> [Exercise aim]:
In the listing below, write out exactly each line from the first through the one containing "red marker: 8 -> 7".
******
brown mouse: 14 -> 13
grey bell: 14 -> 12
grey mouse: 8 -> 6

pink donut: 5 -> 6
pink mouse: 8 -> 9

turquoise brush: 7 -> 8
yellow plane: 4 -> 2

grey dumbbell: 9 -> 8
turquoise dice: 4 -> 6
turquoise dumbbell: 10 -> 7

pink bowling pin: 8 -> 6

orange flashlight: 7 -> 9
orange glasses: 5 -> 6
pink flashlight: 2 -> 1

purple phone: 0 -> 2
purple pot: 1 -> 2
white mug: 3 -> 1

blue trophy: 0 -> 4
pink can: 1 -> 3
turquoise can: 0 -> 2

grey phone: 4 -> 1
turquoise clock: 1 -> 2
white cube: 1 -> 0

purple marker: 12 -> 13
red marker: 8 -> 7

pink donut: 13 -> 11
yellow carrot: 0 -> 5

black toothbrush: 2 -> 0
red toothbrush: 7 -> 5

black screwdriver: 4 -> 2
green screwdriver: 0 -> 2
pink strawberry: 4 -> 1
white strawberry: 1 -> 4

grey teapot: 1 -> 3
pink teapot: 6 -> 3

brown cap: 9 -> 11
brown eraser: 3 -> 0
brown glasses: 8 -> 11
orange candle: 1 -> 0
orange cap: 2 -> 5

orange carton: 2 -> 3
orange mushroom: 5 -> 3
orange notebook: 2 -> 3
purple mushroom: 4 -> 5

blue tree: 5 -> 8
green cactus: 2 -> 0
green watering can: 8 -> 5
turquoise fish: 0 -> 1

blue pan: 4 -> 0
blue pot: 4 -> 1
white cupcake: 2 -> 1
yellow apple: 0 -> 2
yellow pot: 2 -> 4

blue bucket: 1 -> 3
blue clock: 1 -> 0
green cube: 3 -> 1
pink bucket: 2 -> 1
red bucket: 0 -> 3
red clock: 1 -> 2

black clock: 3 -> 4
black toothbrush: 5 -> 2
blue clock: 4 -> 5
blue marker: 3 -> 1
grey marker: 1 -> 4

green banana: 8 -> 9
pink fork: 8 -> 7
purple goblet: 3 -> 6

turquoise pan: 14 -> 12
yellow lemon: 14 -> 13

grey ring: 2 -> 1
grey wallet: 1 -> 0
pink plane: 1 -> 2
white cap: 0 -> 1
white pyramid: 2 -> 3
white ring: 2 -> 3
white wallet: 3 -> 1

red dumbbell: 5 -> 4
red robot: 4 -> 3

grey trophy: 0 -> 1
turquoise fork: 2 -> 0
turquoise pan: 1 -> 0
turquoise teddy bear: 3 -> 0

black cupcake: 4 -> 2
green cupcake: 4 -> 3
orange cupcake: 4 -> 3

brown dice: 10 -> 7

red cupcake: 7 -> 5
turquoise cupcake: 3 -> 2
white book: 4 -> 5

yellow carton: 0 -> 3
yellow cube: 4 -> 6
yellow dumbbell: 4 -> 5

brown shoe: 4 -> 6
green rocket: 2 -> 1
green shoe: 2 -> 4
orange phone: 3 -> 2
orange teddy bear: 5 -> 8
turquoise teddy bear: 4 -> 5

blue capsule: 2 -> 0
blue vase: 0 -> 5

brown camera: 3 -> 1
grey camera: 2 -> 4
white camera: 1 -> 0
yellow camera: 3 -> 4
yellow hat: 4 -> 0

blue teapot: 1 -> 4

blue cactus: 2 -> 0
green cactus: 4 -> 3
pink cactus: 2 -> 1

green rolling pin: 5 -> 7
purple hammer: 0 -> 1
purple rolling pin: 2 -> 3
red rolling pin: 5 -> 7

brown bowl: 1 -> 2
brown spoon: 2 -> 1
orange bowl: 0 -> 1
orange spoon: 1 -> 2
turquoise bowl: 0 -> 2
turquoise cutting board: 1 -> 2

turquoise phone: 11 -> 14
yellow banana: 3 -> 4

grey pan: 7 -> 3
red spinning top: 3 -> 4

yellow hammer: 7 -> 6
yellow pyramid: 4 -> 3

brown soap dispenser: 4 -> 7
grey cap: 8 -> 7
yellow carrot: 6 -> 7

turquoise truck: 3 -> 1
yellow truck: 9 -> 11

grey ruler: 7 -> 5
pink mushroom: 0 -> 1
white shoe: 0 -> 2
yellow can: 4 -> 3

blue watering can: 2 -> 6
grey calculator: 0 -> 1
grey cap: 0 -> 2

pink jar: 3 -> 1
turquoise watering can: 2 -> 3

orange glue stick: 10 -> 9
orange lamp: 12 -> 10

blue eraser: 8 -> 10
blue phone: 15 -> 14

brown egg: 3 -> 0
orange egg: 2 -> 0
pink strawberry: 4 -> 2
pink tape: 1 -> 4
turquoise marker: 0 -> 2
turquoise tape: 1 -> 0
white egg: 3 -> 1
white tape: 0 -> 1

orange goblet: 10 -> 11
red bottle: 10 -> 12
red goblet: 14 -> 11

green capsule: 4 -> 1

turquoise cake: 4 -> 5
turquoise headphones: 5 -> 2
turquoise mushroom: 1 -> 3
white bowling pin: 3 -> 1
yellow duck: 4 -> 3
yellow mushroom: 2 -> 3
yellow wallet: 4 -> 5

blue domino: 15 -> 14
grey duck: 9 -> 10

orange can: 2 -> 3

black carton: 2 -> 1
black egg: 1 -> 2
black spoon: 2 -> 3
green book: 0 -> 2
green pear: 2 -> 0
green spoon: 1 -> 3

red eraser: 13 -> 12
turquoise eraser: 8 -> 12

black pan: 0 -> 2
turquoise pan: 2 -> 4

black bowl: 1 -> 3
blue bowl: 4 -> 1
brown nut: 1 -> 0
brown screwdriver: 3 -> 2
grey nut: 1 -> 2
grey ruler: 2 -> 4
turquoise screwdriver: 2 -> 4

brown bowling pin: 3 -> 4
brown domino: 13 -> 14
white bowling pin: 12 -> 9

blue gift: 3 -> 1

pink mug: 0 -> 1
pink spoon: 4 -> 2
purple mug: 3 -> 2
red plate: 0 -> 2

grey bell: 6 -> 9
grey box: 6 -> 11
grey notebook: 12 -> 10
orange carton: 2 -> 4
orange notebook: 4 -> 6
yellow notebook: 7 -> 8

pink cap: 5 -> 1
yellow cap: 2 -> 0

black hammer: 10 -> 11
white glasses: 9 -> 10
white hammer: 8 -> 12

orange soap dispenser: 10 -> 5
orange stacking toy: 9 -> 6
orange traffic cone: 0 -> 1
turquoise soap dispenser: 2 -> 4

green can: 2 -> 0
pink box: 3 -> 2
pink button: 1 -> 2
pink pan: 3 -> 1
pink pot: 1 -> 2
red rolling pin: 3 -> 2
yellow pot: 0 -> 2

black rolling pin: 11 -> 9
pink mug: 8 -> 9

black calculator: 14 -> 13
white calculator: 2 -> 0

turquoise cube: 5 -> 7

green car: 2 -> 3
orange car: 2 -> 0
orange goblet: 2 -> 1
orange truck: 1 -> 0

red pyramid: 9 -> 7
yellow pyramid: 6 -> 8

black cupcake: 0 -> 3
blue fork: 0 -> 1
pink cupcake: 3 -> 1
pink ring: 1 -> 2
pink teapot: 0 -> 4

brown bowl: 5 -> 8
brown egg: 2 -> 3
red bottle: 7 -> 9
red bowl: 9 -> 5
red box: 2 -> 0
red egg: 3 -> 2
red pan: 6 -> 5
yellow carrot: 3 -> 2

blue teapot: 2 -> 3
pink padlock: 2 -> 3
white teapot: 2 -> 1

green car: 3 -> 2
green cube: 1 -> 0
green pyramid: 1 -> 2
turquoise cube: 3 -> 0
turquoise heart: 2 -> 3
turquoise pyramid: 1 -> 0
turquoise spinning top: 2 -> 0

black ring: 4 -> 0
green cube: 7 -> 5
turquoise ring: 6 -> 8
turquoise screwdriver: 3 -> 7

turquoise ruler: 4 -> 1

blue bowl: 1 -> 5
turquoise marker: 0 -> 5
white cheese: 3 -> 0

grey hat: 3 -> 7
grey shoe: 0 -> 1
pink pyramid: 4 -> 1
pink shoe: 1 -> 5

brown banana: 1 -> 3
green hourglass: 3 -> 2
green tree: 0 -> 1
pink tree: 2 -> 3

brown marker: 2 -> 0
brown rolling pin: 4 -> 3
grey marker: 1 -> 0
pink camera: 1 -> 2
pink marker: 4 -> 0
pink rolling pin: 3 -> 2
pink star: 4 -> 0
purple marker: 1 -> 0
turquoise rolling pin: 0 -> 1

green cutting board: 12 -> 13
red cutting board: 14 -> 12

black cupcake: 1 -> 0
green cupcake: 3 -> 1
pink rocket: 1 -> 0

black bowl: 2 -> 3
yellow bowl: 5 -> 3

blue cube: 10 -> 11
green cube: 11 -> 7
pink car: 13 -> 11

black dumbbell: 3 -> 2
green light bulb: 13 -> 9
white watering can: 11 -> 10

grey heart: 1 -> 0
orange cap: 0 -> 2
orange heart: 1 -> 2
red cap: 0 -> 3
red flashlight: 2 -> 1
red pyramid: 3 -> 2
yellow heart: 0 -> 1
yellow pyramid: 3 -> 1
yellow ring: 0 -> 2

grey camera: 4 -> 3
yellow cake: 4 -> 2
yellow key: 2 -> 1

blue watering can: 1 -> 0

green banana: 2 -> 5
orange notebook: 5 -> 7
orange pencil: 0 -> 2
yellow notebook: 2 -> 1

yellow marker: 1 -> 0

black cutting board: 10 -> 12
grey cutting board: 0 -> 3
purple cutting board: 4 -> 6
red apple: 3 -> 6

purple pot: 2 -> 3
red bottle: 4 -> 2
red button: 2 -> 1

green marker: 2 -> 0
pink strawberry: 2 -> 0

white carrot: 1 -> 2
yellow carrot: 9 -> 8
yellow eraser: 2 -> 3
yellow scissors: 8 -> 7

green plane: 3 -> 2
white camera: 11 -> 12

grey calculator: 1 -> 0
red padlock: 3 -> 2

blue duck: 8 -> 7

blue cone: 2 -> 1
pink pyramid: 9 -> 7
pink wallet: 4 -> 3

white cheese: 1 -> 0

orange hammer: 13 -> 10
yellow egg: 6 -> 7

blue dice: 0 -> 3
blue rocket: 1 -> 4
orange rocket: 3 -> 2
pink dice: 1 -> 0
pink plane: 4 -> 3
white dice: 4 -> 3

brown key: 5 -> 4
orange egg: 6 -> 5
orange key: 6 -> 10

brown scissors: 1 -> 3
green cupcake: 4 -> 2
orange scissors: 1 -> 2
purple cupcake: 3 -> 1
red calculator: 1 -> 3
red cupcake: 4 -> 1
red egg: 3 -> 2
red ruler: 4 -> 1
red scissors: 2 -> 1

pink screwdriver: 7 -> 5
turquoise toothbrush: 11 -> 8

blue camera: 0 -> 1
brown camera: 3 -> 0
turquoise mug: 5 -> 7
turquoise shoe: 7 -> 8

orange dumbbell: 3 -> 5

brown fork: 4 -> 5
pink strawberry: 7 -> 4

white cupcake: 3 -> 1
******
> [Result of the exercise]:
brown mouse: 14 -> 13
grey bell: 14 -> 12
grey mouse: 8 -> 6

pink donut: 5 -> 6
pink mouse: 8 -> 9

turquoise brush: 7 -> 8
yellow plane: 4 -> 2

grey dumbbell: 9 -> 8
turquoise dice: 4 -> 6
turquoise dumbbell: 10 -> 7

pink bowling pin: 8 -> 6

orange flashlight: 7 -> 9
orange glasses: 5 -> 6
pink flashlight: 2 -> 1

purple phone: 0 -> 2
purple pot: 1 -> 2
white mug: 3 -> 1

blue trophy: 0 -> 4
pink can: 1 -> 3
turquoise can: 0 -> 2

grey phone: 4 -> 1
turquoise clock: 1 -> 2
white cube: 1 -> 0

purple marker: 12 -> 13
red marker: 8 -> 7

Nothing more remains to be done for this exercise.